__WORK TO BE COMPLETED__: Beginning with the line below that contains "L1: 33mH (n28, n32) -> none" and ending with the line that contains "U16: XNOR (in", copy every line exactly. Copy nothing else.

__SOURCE RECORDS__:
::::

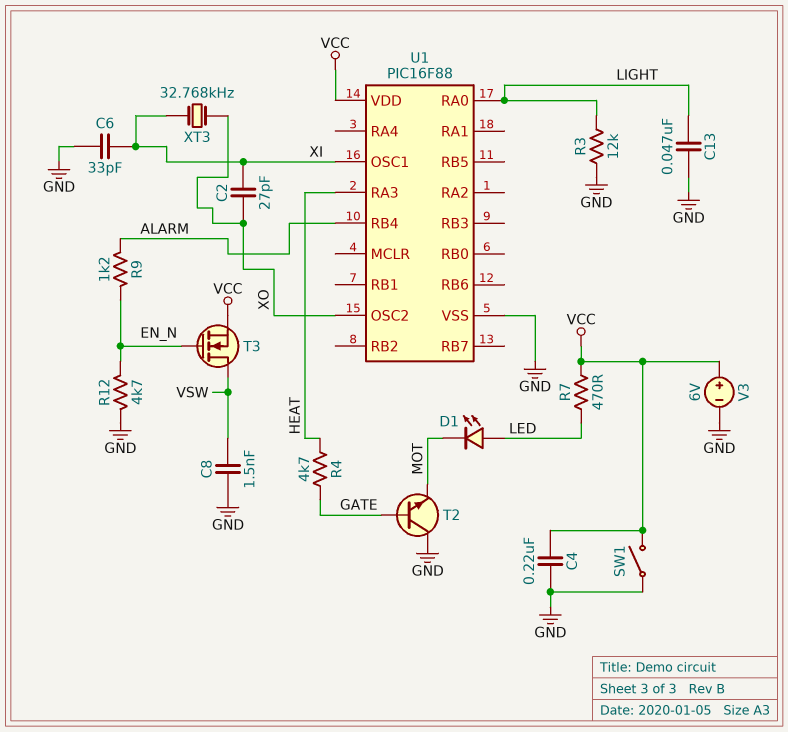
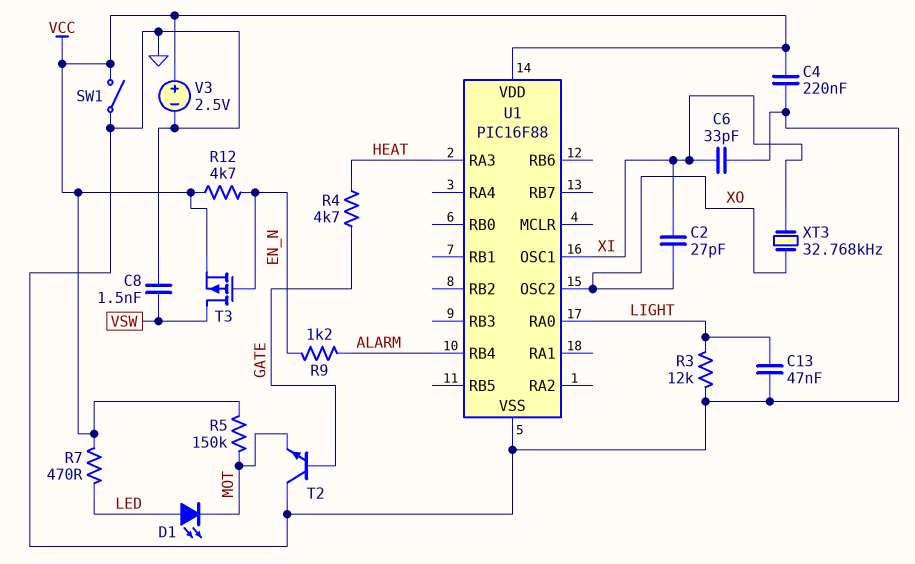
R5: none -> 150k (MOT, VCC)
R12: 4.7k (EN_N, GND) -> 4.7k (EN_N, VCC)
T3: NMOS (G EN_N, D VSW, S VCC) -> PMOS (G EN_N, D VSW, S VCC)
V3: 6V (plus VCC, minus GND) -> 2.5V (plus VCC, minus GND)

::::

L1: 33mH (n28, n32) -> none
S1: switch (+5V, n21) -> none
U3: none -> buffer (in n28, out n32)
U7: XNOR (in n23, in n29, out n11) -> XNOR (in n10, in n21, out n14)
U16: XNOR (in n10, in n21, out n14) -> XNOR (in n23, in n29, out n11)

::::

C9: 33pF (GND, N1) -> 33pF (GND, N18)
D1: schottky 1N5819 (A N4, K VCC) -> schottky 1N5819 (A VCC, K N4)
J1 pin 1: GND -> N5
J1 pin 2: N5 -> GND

::::

__RESPONSE AREA__:
L1: 33mH (n28, n32) -> none
S1: switch (+5V, n21) -> none
U3: none -> buffer (in n28, out n32)
U7: XNOR (in n23, in n29, out n11) -> XNOR (in n10, in n21, out n14)
U16: XNOR (in n10, in n21, out n14) -> XNOR (in n23, in n29, out n11)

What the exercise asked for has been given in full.